## Prompt
Every line in the records below between the one holding "grey plane: 4 -> 2" and the one holding "purple marker: 7 -> 3", inclusive, is to be set down exactly; all other lines are to be left out.

[Data extracted from a collection]
--- START ---
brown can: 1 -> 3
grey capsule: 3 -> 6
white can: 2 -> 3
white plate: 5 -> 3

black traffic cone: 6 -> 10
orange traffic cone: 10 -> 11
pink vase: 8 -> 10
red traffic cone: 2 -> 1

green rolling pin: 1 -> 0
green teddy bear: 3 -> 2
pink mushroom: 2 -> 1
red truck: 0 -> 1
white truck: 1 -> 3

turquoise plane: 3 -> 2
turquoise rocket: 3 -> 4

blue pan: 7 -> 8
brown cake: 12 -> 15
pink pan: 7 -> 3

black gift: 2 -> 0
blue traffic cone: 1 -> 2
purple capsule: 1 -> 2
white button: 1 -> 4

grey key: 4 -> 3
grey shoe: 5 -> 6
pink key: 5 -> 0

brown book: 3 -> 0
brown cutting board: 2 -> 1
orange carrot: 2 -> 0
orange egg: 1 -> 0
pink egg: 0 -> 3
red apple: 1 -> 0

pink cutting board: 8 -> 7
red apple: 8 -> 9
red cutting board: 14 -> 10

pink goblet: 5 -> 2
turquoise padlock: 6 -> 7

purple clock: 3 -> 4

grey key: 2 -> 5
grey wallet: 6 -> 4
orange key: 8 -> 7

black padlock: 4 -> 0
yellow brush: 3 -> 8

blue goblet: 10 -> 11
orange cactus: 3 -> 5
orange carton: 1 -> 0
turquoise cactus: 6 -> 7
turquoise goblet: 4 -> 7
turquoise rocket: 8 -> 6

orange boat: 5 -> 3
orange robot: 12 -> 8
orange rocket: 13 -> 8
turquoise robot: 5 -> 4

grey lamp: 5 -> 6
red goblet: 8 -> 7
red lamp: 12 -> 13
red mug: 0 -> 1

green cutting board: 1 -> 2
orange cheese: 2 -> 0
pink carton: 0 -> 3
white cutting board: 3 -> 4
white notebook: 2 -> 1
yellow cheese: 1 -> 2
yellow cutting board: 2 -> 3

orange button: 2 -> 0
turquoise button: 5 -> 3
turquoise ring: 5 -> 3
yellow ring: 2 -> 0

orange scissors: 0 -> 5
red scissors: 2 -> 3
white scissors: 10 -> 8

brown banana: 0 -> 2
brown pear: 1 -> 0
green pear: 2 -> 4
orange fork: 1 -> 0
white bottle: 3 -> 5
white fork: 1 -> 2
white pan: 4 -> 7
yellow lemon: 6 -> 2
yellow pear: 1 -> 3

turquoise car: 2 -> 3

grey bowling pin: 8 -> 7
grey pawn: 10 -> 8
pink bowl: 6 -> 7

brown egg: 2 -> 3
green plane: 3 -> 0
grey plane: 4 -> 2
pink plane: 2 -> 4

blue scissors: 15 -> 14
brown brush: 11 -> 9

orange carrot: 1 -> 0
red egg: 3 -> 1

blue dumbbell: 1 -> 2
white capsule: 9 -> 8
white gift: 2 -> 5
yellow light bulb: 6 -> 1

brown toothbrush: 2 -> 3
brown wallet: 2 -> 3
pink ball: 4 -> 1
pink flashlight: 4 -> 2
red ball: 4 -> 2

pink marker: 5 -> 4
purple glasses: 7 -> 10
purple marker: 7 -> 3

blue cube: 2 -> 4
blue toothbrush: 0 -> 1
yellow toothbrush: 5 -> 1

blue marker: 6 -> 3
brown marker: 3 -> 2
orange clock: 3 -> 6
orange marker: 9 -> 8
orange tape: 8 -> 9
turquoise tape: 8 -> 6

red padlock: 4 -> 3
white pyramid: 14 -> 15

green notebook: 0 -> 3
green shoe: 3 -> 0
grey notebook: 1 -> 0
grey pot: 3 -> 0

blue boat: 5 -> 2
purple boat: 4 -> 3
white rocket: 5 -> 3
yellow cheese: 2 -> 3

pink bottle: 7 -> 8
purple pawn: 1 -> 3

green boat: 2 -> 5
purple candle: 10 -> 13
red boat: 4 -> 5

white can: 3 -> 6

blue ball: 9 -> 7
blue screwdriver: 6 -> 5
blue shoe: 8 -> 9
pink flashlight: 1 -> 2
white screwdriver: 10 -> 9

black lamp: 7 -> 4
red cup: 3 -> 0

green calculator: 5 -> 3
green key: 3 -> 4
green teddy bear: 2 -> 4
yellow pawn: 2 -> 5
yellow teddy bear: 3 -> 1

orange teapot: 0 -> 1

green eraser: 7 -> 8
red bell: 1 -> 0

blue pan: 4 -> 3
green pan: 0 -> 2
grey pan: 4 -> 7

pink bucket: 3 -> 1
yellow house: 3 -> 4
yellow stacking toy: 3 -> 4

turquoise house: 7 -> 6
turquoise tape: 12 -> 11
--- END ---
## Solution to this task
grey plane: 4 -> 2
pink plane: 2 -> 4

blue scissors: 15 -> 14
brown brush: 11 -> 9

orange carrot: 1 -> 0
red egg: 3 -> 1

blue dumbbell: 1 -> 2
white capsule: 9 -> 8
white gift: 2 -> 5
yellow light bulb: 6 -> 1

brown toothbrush: 2 -> 3
brown wallet: 2 -> 3
pink ball: 4 -> 1
pink flashlight: 4 -> 2
red ball: 4 -> 2

pink marker: 5 -> 4
purple glasses: 7 -> 10
purple marker: 7 -> 3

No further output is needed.